__DATA FOR REVIEW__:
= Beginning of Section =

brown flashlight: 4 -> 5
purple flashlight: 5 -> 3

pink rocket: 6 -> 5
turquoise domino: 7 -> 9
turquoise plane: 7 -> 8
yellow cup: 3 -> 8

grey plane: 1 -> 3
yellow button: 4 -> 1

= End of Section =
= Beginning of Section =

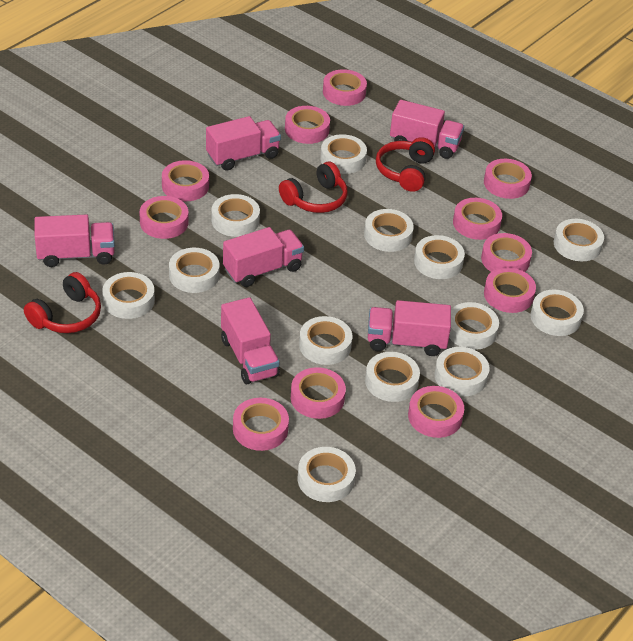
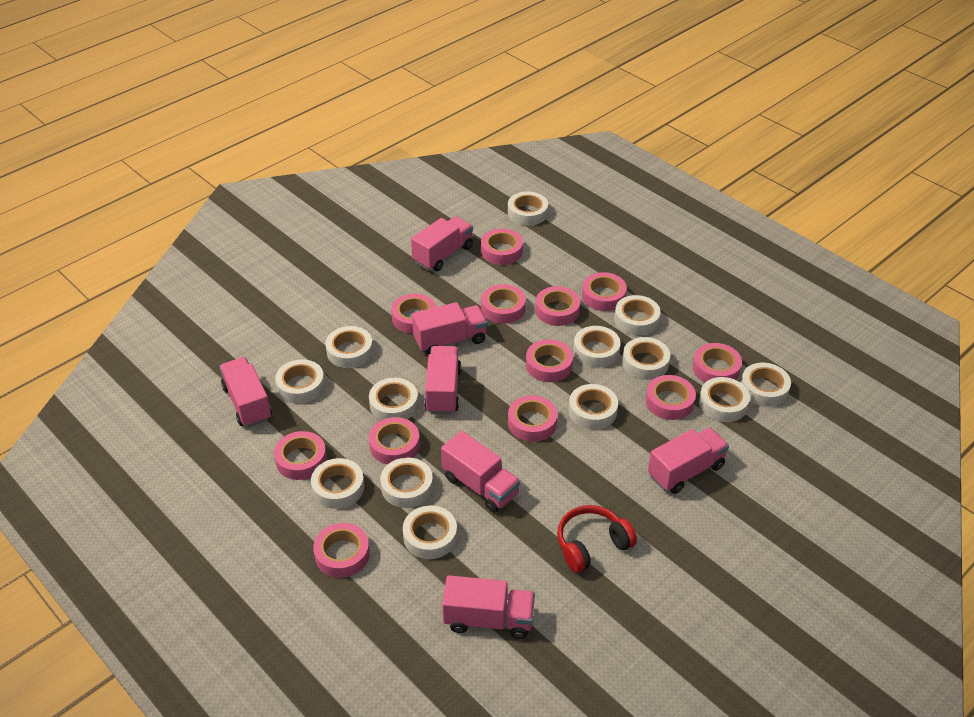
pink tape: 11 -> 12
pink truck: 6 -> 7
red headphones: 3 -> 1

= End of Section =

__ASSIGNMENT__: In the listing above, locate the line containing "purple flashlight: 5 -> 3" and the line containing "yellow button: 4 -> 1". Extract those two lines and every line between them, exactly as written, and only those.

__ANSWER TO THE EXERCISE__:
purple flashlight: 5 -> 3

pink rocket: 6 -> 5
turquoise domino: 7 -> 9
turquoise plane: 7 -> 8
yellow cup: 3 -> 8

grey plane: 1 -> 3
yellow button: 4 -> 1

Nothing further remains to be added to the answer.